> _Assigned task_
With the pictures omitted, output word for word the lines from the one containing "SW2: none -> switch (GND, RESET)" through the end of the records.

> _Listed records_
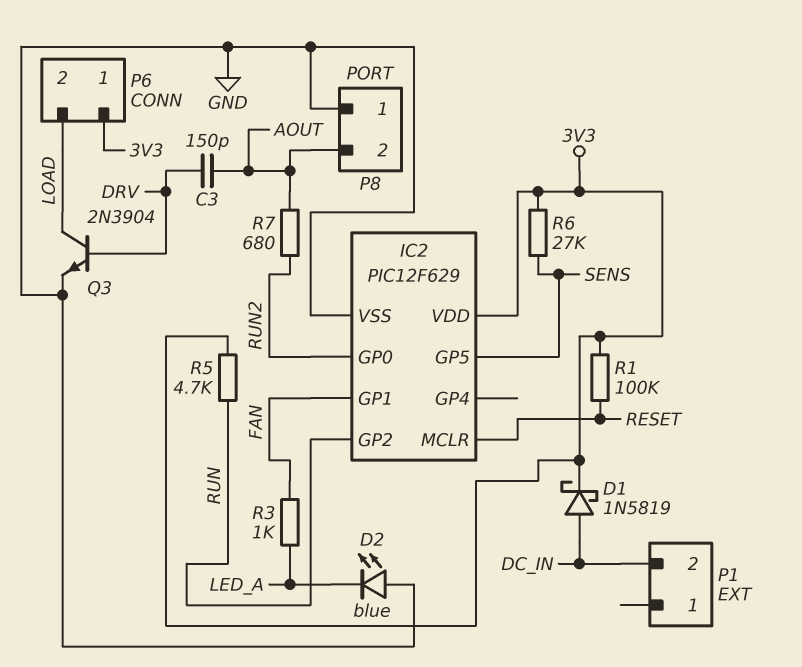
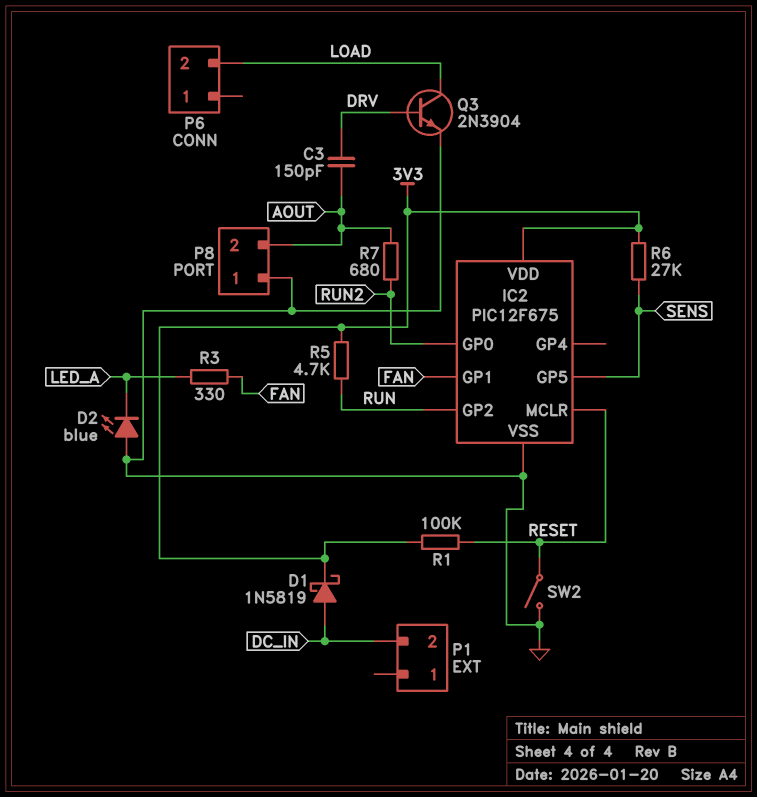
IC2: PIC12F629 -> PIC12F675
P6 pin 1: 3V3 -> none
R3: 1k (FAN, LED_A) -> 330 (FAN, LED_A)
SW2: none -> switch (GND, RESET)

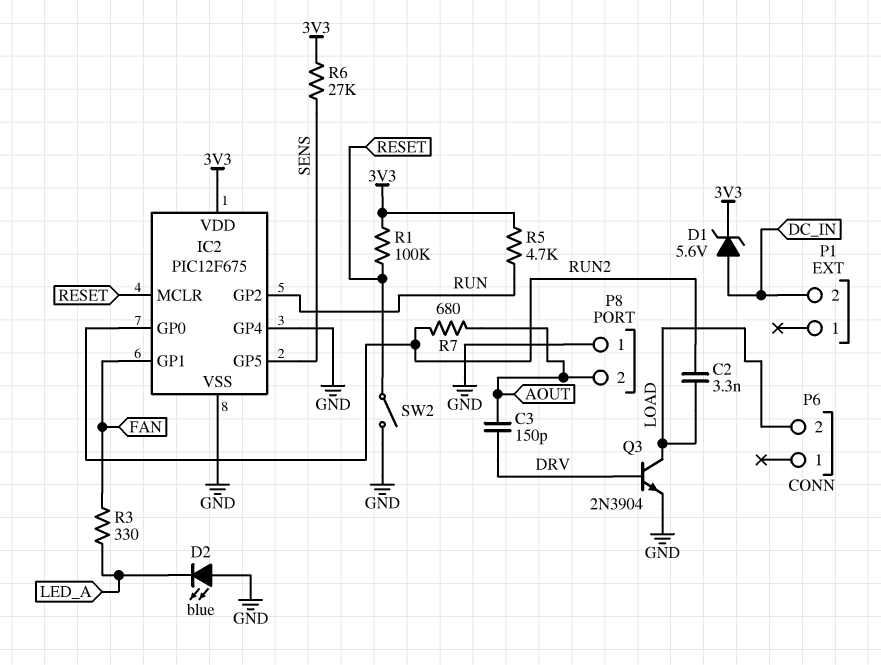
C2: none -> 3.3nF (LOAD, RUN2)
D1: schottky 1N5819 (A DC_IN, K 3V3) -> zener 5.6V (A DC_IN, K 3V3)
IC2 pin GP4: none -> GND

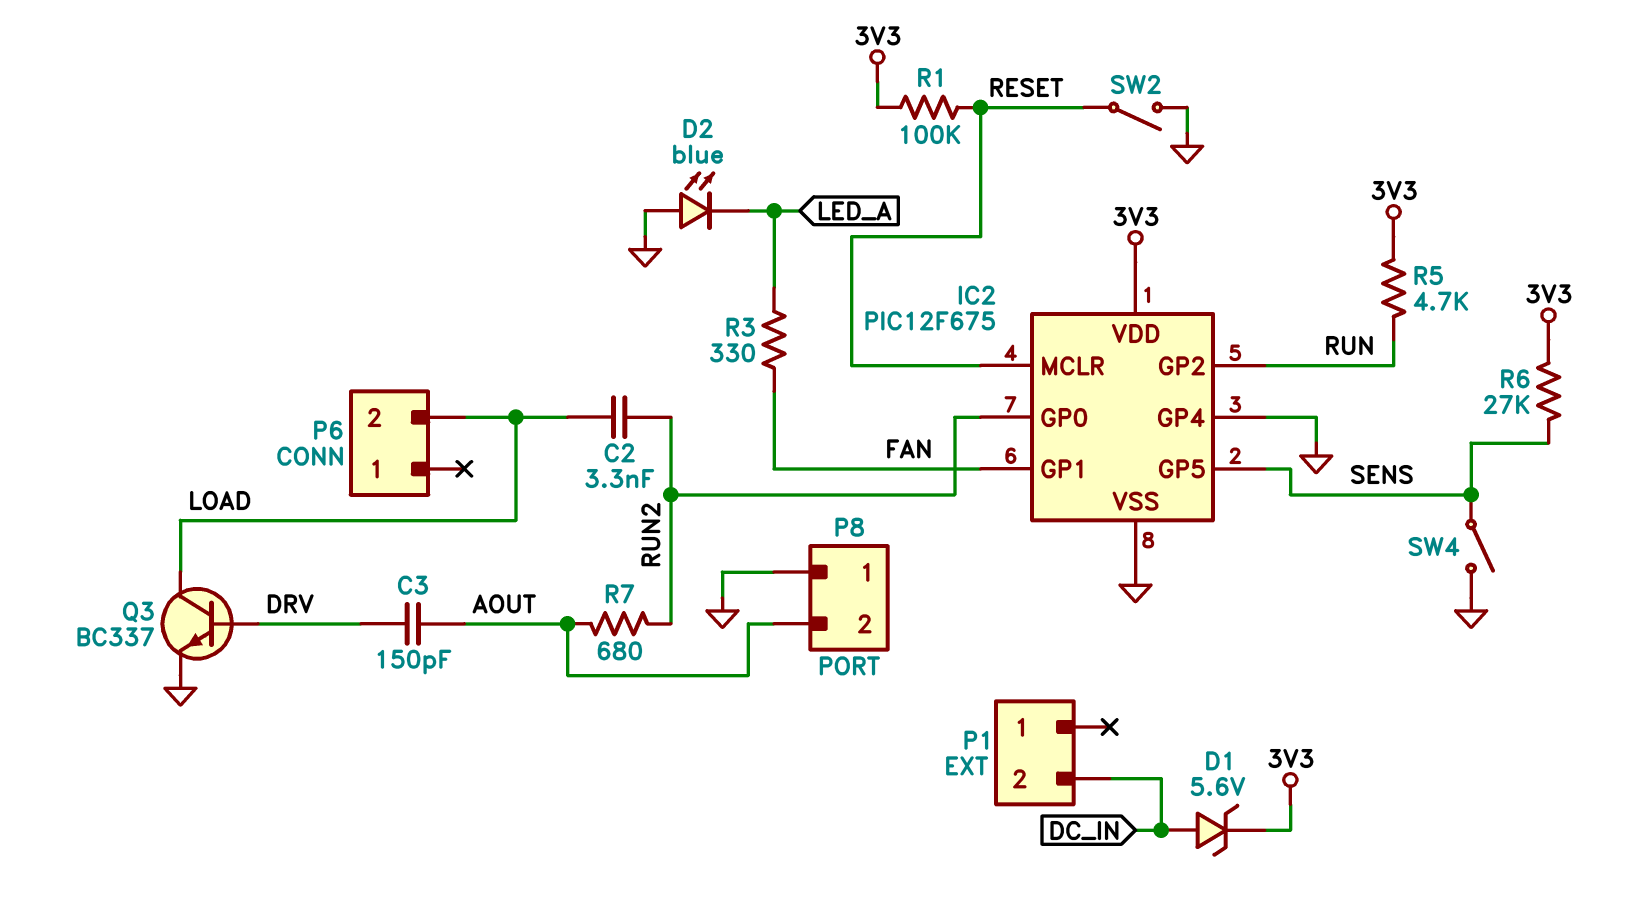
Q3: NPN 2N3904 (B DRV, C LOAD, E GND) -> NPN BC337 (B DRV, C LOAD, E GND)
SW4: none -> switch (GND, SENS)

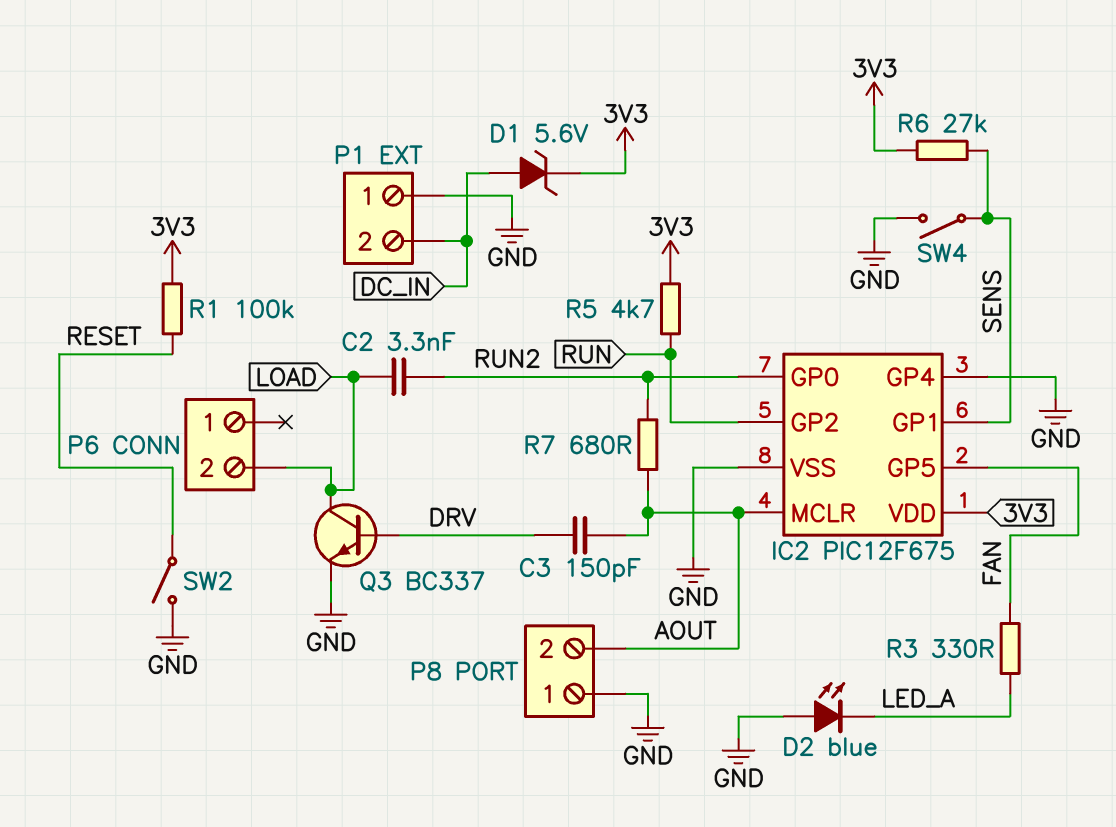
IC2 pin GP1: FAN -> SENS
IC2 pin GP5: SENS -> FAN
IC2 pin MCLR: RESET -> AOUT
P1 pin 1: none -> GND

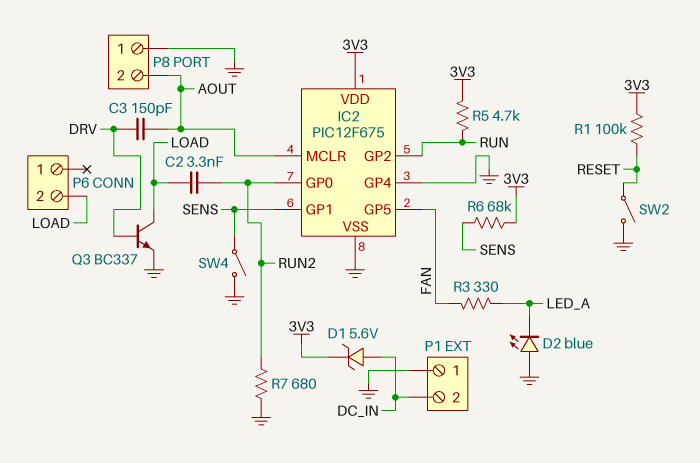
R6: 27k (3V3, SENS) -> 68k (3V3, SENS)
R7: 680 (AOUT, RUN2) -> 680 (GND, RUN2)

> _Answer for the task_
SW2: none -> switch (GND, RESET)

C2: none -> 3.3nF (LOAD, RUN2)
D1: schottky 1N5819 (A DC_IN, K 3V3) -> zener 5.6V (A DC_IN, K 3V3)
IC2 pin GP4: none -> GND

Q3: NPN 2N3904 (B DRV, C LOAD, E GND) -> NPN BC337 (B DRV, C LOAD, E GND)
SW4: none -> switch (GND, SENS)

IC2 pin GP1: FAN -> SENS
IC2 pin GP5: SENS -> FAN
IC2 pin MCLR: RESET -> AOUT
P1 pin 1: none -> GND

R6: 27k (3V3, SENS) -> 68k (3V3, SENS)
R7: 680 (AOUT, RUN2) -> 680 (GND, RUN2)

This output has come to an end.